» Material provided
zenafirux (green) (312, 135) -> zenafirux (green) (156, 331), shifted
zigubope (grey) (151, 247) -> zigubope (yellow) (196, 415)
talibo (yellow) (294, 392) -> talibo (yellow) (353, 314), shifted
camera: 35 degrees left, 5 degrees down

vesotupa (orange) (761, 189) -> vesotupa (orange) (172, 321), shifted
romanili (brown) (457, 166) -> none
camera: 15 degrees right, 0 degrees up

* * *

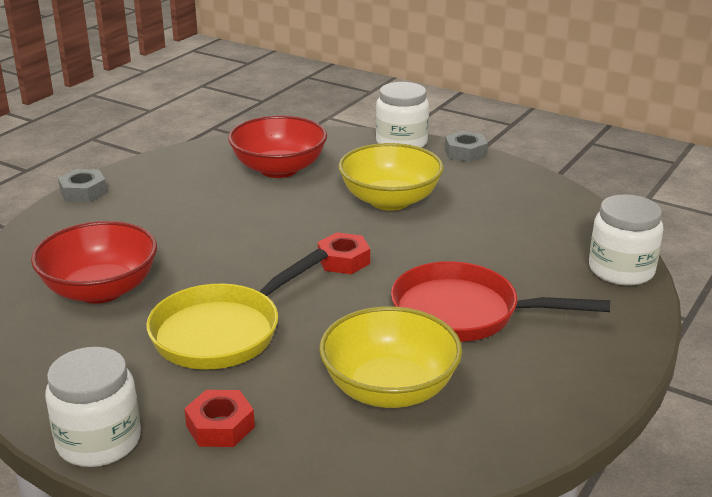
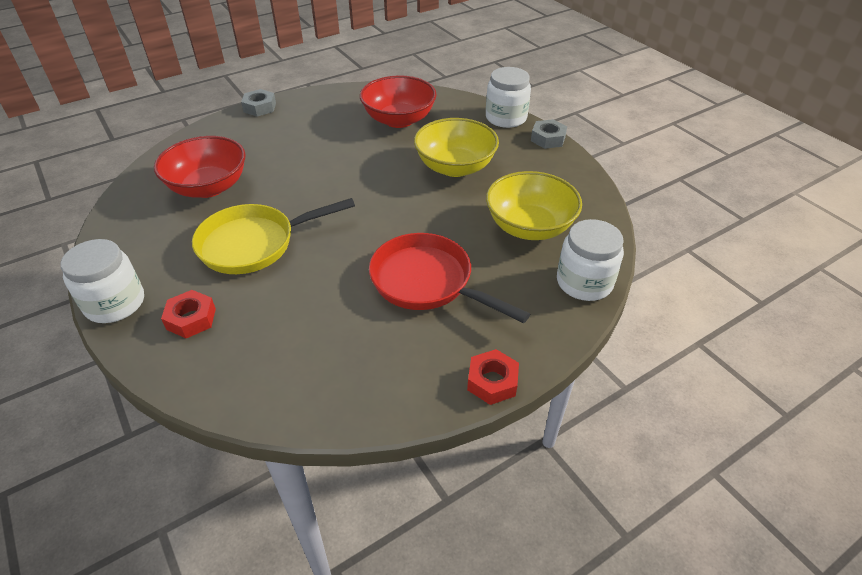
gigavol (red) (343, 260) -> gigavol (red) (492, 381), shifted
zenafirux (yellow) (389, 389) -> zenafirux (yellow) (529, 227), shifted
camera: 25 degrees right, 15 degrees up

» How to complete this task
Word for word, restate the lines of the data above that fall between the line holding "zenafirux (green) (312, 135)" and the line holding "camera: 35 degrees left, 5 degrees down", inclusive, and no other lines.

» Exercise result
zenafirux (green) (312, 135) -> zenafirux (green) (156, 331), shifted
zigubope (grey) (151, 247) -> zigubope (yellow) (196, 415)
talibo (yellow) (294, 392) -> talibo (yellow) (353, 314), shifted
camera: 35 degrees left, 5 degrees down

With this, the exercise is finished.